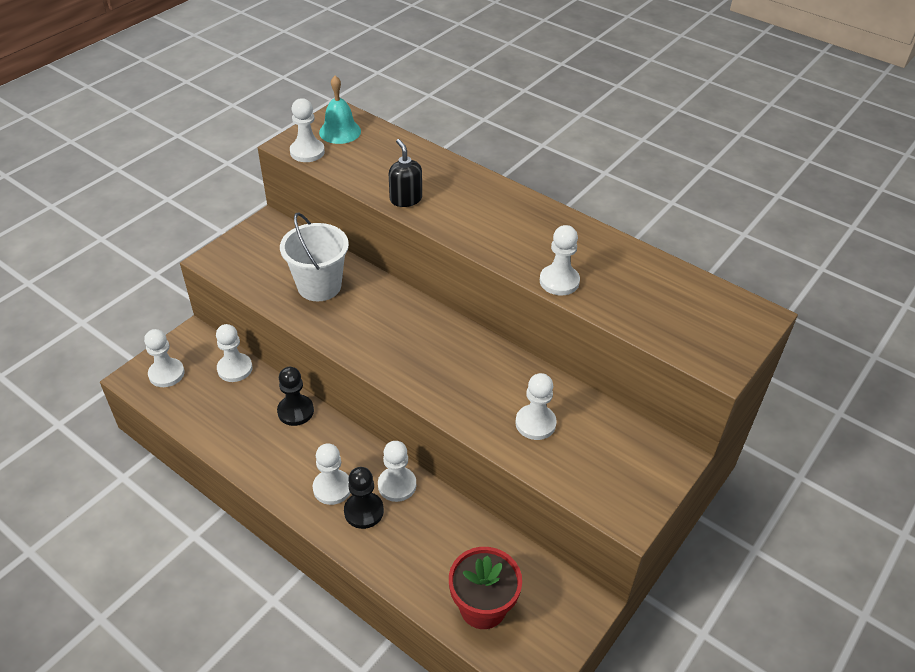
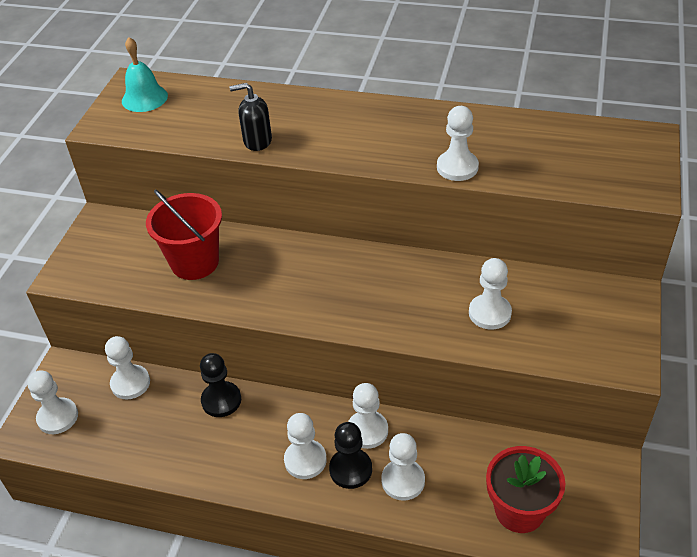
camera: 20 degrees left, 0 degrees up
white bucket [280,212,349,301] -> red bucket [146,189,222,280]
white pawn [290,98,325,162] -> white pawn moved to [381,433,425,501]
black soap dispenser [389,139,422,207] -> black soap dispenser turned 45 degrees counterclockwise [229,83,272,151]

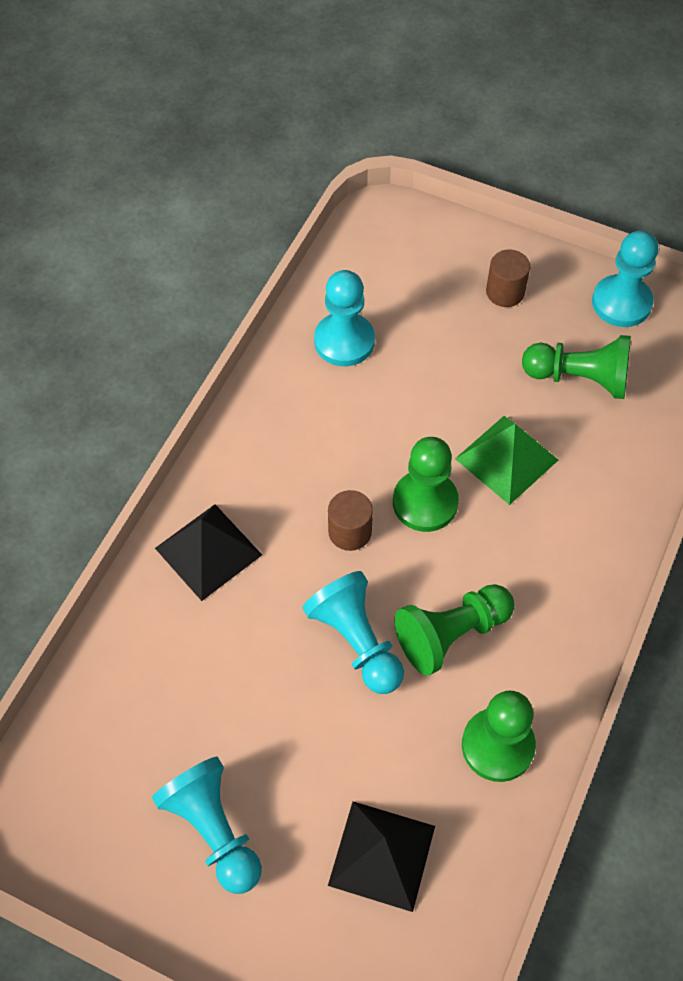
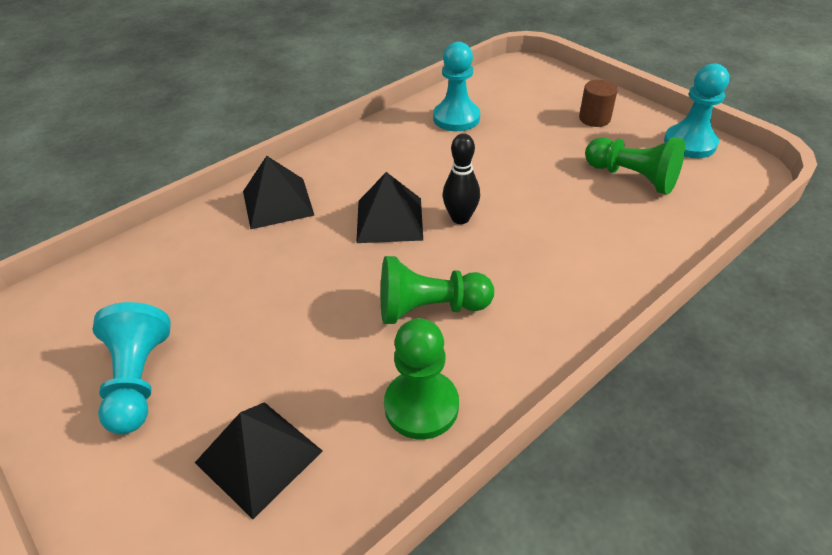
camera: 25 degrees right, 15 degrees down
turquoise pawn [302,571,404,694] -> none
brown cylinder [328,490,373,551] -> black pyramid [356,172,423,243]
green pawn [393,437,459,532] -> black bowling pin [443,133,480,224]
green pyramid [455,416,558,505] -> none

* Request:
For the records above, state how many lines contain "pyramid". Add nothing to the number.

* Solution for this problem:
2